__Work request__
Reproduce the records below exactly, but only between the lines holding "red traffic cone: 6 -> 9" and "pink watering can: 4 -> 2", inclusive.

*** Given records Section Begins ***

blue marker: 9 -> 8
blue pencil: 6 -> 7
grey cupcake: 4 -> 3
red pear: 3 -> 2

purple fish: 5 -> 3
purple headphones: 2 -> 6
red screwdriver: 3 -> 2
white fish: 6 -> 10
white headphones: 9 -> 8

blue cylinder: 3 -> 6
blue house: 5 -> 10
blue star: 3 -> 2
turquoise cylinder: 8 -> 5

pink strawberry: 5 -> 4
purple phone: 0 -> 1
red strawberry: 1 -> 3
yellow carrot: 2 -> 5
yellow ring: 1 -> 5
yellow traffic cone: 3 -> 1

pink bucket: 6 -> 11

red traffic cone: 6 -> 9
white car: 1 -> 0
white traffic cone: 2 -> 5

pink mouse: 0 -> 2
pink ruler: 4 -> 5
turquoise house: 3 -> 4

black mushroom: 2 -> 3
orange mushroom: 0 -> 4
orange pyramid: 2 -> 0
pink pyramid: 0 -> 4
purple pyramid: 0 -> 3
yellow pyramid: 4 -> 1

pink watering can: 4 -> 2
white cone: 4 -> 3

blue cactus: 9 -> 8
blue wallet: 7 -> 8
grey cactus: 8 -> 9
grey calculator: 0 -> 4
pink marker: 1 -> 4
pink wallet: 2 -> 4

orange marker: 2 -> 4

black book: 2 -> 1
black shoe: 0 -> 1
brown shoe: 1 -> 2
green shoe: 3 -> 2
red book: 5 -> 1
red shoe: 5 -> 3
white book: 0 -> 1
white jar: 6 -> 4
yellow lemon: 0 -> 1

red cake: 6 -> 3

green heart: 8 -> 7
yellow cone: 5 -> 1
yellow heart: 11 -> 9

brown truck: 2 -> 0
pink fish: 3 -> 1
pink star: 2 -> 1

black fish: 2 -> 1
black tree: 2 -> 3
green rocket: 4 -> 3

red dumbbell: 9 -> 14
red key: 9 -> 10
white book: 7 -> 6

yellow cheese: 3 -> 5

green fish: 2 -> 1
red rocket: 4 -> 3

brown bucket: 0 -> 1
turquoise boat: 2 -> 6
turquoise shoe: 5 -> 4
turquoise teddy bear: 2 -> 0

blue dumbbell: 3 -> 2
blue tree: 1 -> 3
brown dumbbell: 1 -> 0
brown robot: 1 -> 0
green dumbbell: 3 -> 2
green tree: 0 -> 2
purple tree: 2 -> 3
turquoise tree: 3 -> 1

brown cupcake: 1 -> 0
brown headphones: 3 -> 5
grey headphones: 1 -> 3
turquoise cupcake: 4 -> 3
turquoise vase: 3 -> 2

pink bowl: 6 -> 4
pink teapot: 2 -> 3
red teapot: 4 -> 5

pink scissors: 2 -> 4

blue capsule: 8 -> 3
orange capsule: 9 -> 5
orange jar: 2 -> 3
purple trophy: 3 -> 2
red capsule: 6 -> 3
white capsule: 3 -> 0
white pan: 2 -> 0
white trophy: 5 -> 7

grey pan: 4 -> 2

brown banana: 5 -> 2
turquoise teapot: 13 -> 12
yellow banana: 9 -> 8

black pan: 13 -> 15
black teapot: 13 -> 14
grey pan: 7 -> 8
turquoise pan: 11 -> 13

*** Given records Section Ends ***

__Completed task__
red traffic cone: 6 -> 9
white car: 1 -> 0
white traffic cone: 2 -> 5

pink mouse: 0 -> 2
pink ruler: 4 -> 5
turquoise house: 3 -> 4

black mushroom: 2 -> 3
orange mushroom: 0 -> 4
orange pyramid: 2 -> 0
pink pyramid: 0 -> 4
purple pyramid: 0 -> 3
yellow pyramid: 4 -> 1

pink watering can: 4 -> 2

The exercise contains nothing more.